### Scene images with change listings
******************************
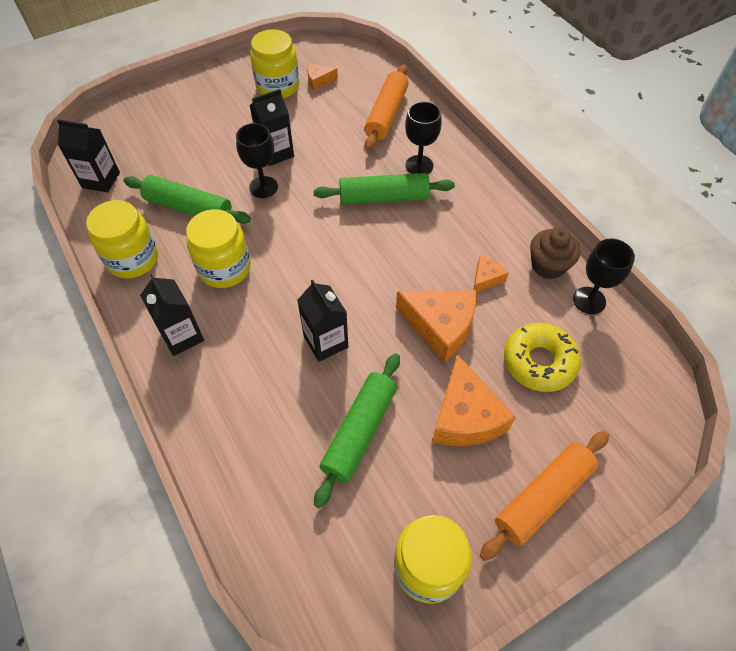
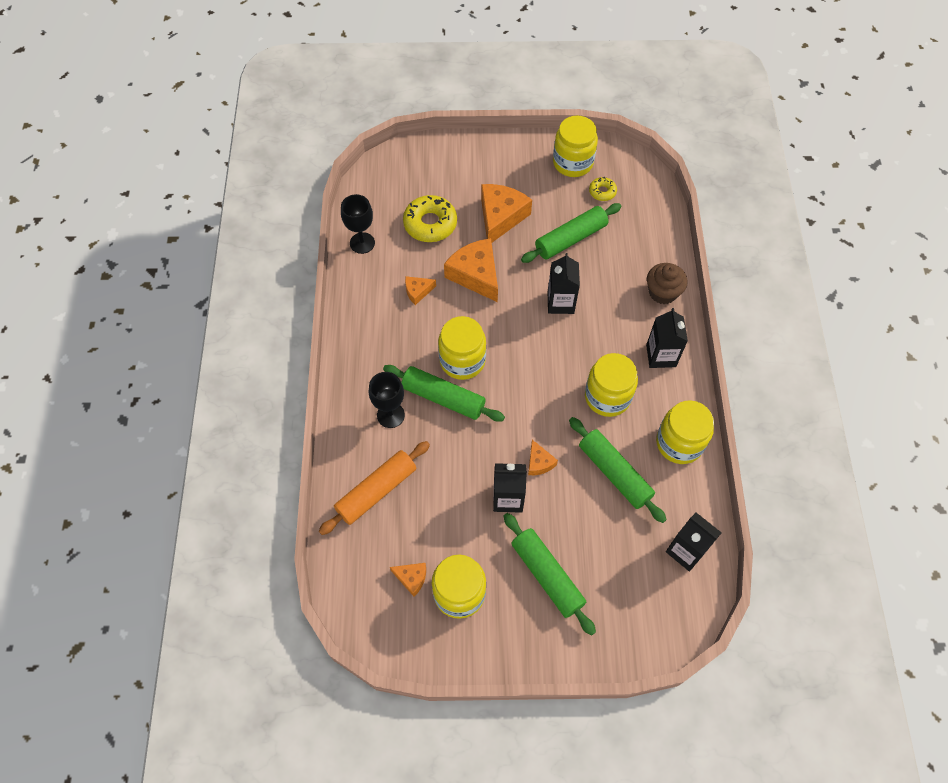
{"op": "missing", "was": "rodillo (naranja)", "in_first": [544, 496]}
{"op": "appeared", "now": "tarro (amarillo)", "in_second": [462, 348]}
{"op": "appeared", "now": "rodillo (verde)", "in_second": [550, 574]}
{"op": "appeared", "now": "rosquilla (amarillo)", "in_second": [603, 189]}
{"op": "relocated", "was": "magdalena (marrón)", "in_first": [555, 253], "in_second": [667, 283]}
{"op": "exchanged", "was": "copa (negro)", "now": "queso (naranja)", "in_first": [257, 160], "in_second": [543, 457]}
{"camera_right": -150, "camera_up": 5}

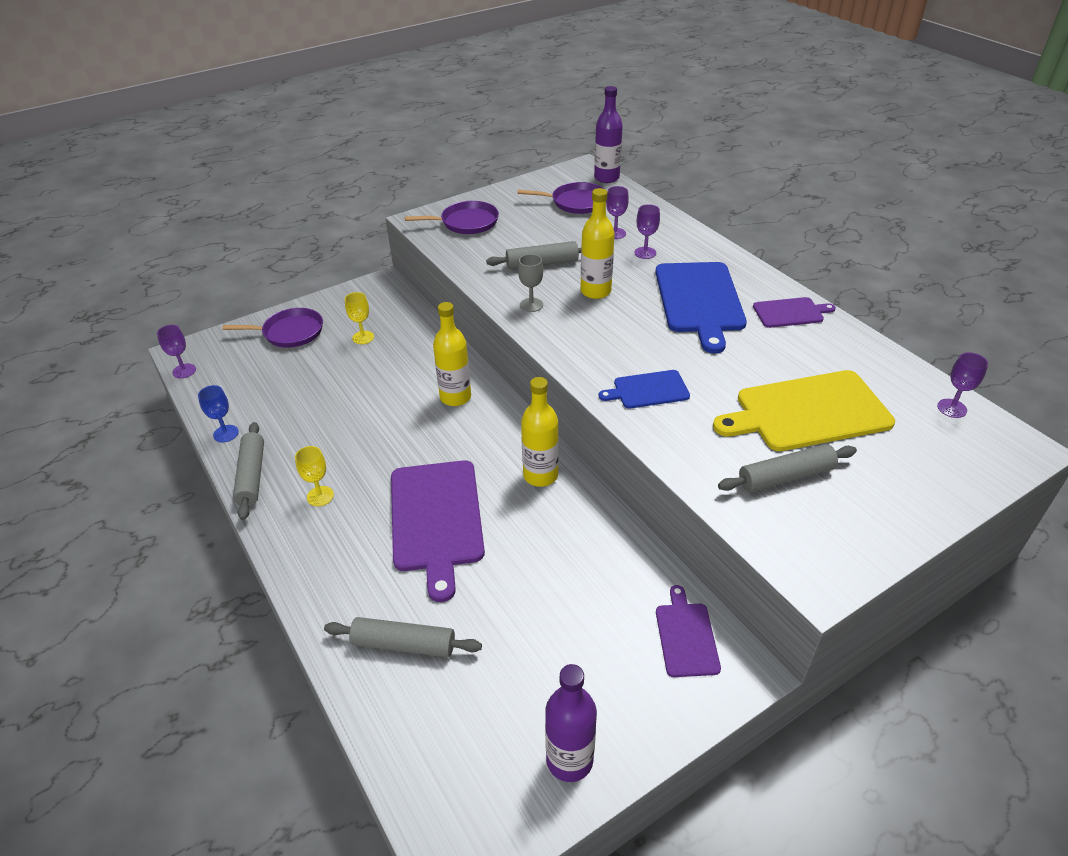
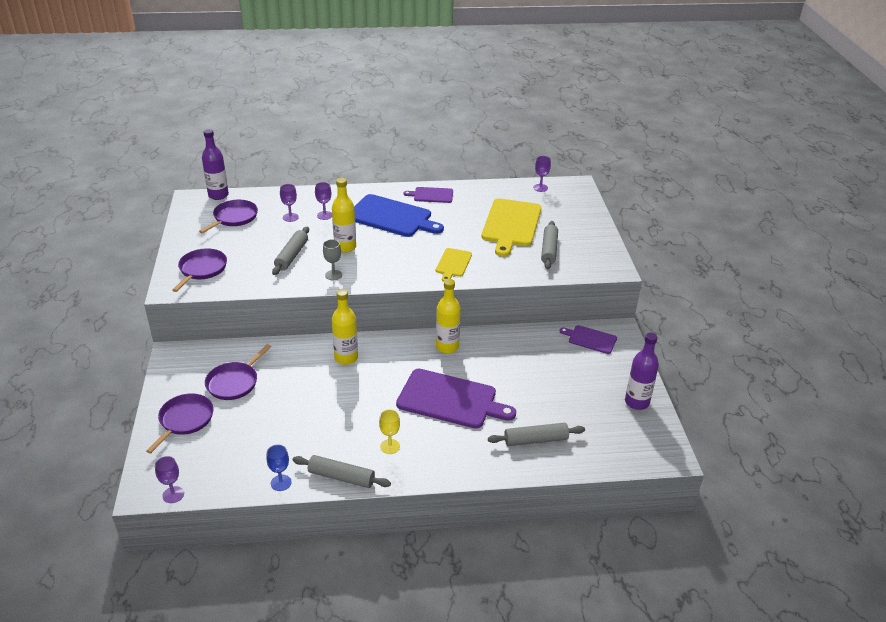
{"op": "exchanged", "was": "copa (amarillo)", "now": "sartén (morado)", "in_first": [359, 318], "in_second": [238, 372]}
{"op": "colour", "was": "tabla de cortar (azul)", "now": "tabla de cortar (amarillo)", "in_first": [644, 389], "in_second": [454, 265]}
{"op": "spun", "was": "rodillo (gris)", "in_first": [403, 637], "in_second": [536, 434], "clockwise": 45}
{"op": "spun", "was": "tabla de cortar (morado)", "in_first": [794, 312], "in_second": [428, 195], "clockwise": -105}
{"camera_right": -65, "camera_up": -5}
******************************
### Action item
Restate the data above word for word. Skip every picture.

### Response area
{"op": "missing", "was": "rodillo (naranja)", "in_first": [544, 496]}
{"op": "appeared", "now": "tarro (amarillo)", "in_second": [462, 348]}
{"op": "appeared", "now": "rodillo (verde)", "in_second": [550, 574]}
{"op": "appeared", "now": "rosquilla (amarillo)", "in_second": [603, 189]}
{"op": "relocated", "was": "magdalena (marrón)", "in_first": [555, 253], "in_second": [667, 283]}
{"op": "exchanged", "was": "copa (negro)", "now": "queso (naranja)", "in_first": [257, 160], "in_second": [543, 457]}
{"camera_right": -150, "camera_up": 5}

{"op": "exchanged", "was": "copa (amarillo)", "now": "sartén (morado)", "in_first": [359, 318], "in_second": [238, 372]}
{"op": "colour", "was": "tabla de cortar (azul)", "now": "tabla de cortar (amarillo)", "in_first": [644, 389], "in_second": [454, 265]}
{"op": "spun", "was": "rodillo (gris)", "in_first": [403, 637], "in_second": [536, 434], "clockwise": 45}
{"op": "spun", "was": "tabla de cortar (morado)", "in_first": [794, 312], "in_second": [428, 195], "clockwise": -105}
{"camera_right": -65, "camera_up": -5}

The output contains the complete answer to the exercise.